TASK STATEMENT
Starting with the line containing "R10: 5.6k (N9, N17) -> 5.6k (N9, N36)" and going on through the line containing "R204: 820 (SIG5, SIG8) -> 2.7k (SIG5, SIG8)", return the lines of the data below exactly, and only those.

Source data
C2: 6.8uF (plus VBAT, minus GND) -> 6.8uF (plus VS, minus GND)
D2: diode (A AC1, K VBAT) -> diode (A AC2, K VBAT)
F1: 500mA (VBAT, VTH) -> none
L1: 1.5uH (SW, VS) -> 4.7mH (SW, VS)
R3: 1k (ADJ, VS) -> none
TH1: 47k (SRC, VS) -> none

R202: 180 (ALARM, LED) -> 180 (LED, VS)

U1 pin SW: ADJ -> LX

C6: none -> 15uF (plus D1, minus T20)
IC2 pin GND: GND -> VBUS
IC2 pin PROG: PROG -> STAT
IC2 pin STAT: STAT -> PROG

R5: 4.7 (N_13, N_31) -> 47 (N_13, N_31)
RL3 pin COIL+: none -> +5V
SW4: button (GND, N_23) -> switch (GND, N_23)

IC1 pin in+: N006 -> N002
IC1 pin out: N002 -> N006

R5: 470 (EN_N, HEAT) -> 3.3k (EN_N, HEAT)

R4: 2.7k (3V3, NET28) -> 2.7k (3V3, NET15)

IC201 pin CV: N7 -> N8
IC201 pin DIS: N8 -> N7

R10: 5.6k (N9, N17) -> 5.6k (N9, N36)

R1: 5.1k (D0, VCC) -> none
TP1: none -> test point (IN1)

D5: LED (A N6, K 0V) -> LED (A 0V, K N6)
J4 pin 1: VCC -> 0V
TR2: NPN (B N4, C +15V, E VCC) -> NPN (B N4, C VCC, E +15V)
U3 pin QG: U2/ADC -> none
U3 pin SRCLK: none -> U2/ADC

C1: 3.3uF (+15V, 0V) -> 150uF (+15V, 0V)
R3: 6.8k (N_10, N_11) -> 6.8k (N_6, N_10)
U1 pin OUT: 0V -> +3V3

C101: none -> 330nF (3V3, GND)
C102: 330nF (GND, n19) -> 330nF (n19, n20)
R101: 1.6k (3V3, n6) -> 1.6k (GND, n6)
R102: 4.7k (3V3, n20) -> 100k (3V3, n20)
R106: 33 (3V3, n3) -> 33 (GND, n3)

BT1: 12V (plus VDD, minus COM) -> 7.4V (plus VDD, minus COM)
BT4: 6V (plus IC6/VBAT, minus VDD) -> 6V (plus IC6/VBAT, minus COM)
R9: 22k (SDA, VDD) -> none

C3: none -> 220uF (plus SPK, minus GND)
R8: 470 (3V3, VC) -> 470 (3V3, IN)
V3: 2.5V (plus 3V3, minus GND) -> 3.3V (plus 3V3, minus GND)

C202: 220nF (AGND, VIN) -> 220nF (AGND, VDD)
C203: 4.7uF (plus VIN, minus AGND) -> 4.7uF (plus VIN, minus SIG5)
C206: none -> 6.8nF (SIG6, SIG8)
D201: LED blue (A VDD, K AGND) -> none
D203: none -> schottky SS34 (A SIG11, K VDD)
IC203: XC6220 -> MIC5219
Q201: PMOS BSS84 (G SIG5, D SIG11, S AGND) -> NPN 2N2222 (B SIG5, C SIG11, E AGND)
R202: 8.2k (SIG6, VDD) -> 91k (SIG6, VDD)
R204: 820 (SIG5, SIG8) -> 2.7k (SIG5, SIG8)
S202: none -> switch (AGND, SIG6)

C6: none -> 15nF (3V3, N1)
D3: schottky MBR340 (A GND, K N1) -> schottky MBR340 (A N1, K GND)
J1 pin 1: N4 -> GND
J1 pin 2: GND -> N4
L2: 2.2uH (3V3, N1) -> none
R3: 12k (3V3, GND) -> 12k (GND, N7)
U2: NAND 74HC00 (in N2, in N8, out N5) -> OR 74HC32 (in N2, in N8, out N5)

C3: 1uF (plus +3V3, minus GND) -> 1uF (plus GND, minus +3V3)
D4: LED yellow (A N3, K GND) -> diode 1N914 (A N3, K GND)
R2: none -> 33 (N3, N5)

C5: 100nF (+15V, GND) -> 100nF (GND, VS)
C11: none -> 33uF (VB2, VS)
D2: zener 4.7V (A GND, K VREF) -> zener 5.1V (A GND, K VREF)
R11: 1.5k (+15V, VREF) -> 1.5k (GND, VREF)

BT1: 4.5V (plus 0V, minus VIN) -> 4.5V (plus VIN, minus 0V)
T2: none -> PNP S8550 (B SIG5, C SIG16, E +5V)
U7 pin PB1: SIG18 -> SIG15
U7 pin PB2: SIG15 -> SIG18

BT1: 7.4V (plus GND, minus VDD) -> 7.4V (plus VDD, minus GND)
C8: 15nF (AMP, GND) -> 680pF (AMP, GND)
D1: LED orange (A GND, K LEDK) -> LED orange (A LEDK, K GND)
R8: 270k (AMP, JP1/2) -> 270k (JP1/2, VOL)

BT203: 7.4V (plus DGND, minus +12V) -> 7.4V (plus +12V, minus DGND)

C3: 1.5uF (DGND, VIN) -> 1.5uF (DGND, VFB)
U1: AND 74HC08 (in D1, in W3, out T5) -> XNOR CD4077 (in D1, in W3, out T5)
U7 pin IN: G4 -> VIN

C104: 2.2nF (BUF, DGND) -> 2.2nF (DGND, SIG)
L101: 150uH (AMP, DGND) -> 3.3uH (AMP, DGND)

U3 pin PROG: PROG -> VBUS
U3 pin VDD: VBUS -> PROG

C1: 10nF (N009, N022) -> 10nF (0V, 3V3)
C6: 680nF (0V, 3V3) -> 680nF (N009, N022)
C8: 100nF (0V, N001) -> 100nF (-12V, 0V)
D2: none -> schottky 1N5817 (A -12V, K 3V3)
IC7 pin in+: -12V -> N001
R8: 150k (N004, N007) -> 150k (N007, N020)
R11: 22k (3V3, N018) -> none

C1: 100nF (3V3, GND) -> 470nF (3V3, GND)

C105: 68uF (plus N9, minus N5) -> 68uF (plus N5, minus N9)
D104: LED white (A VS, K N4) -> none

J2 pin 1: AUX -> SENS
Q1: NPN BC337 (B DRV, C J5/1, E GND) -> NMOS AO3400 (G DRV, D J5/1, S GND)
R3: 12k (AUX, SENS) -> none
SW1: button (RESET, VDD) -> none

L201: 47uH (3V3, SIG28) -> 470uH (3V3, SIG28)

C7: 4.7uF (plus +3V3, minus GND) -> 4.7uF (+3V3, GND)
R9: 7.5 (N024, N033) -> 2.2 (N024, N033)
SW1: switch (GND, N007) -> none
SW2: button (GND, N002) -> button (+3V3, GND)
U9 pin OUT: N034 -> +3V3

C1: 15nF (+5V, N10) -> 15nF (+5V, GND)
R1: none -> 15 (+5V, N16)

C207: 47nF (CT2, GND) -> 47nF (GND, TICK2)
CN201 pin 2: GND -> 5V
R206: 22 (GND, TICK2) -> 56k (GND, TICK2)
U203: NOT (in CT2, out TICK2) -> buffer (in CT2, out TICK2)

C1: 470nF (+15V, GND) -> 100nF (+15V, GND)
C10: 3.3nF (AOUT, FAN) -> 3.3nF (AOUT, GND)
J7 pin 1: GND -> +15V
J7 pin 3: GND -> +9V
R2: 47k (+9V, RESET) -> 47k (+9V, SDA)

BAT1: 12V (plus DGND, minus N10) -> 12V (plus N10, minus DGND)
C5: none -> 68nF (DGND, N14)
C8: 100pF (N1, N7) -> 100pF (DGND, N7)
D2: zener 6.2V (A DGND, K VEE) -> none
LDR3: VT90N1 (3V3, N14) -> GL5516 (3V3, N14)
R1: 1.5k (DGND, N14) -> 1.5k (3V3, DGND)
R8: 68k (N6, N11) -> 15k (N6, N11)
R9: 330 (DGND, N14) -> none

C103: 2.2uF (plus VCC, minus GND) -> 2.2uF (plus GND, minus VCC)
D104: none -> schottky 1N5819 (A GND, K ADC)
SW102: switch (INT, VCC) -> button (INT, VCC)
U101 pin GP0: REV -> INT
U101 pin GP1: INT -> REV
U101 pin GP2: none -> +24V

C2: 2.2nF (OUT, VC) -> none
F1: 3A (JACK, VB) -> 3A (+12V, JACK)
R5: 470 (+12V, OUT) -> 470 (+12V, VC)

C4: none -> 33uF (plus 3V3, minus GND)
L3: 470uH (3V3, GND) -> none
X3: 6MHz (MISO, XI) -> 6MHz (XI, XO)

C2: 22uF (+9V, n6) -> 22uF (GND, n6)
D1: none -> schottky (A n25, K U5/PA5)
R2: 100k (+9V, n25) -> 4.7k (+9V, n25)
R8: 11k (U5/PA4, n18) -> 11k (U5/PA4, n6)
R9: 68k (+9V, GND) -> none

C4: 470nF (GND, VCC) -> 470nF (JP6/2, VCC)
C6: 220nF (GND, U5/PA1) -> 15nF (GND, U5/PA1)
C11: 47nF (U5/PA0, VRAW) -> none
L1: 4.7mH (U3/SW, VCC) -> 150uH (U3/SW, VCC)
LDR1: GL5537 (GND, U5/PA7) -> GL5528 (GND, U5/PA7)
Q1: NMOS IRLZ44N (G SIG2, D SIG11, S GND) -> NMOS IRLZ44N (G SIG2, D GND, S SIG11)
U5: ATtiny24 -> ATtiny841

RESULT
R10: 5.6k (N9, N17) -> 5.6k (N9, N36)

R1: 5.1k (D0, VCC) -> none
TP1: none -> test point (IN1)

D5: LED (A N6, K 0V) -> LED (A 0V, K N6)
J4 pin 1: VCC -> 0V
TR2: NPN (B N4, C +15V, E VCC) -> NPN (B N4, C VCC, E +15V)
U3 pin QG: U2/ADC -> none
U3 pin SRCLK: none -> U2/ADC

C1: 3.3uF (+15V, 0V) -> 150uF (+15V, 0V)
R3: 6.8k (N_10, N_11) -> 6.8k (N_6, N_10)
U1 pin OUT: 0V -> +3V3

C101: none -> 330nF (3V3, GND)
C102: 330nF (GND, n19) -> 330nF (n19, n20)
R101: 1.6k (3V3, n6) -> 1.6k (GND, n6)
R102: 4.7k (3V3, n20) -> 100k (3V3, n20)
R106: 33 (3V3, n3) -> 33 (GND, n3)

BT1: 12V (plus VDD, minus COM) -> 7.4V (plus VDD, minus COM)
BT4: 6V (plus IC6/VBAT, minus VDD) -> 6V (plus IC6/VBAT, minus COM)
R9: 22k (SDA, VDD) -> none

C3: none -> 220uF (plus SPK, minus GND)
R8: 470 (3V3, VC) -> 470 (3V3, IN)
V3: 2.5V (plus 3V3, minus GND) -> 3.3V (plus 3V3, minus GND)

C202: 220nF (AGND, VIN) -> 220nF (AGND, VDD)
C203: 4.7uF (plus VIN, minus AGND) -> 4.7uF (plus VIN, minus SIG5)
C206: none -> 6.8nF (SIG6, SIG8)
D201: LED blue (A VDD, K AGND) -> none
D203: none -> schottky SS34 (A SIG11, K VDD)
IC203: XC6220 -> MIC5219
Q201: PMOS BSS84 (G SIG5, D SIG11, S AGND) -> NPN 2N2222 (B SIG5, C SIG11, E AGND)
R202: 8.2k (SIG6, VDD) -> 91k (SIG6, VDD)
R204: 820 (SIG5, SIG8) -> 2.7k (SIG5, SIG8)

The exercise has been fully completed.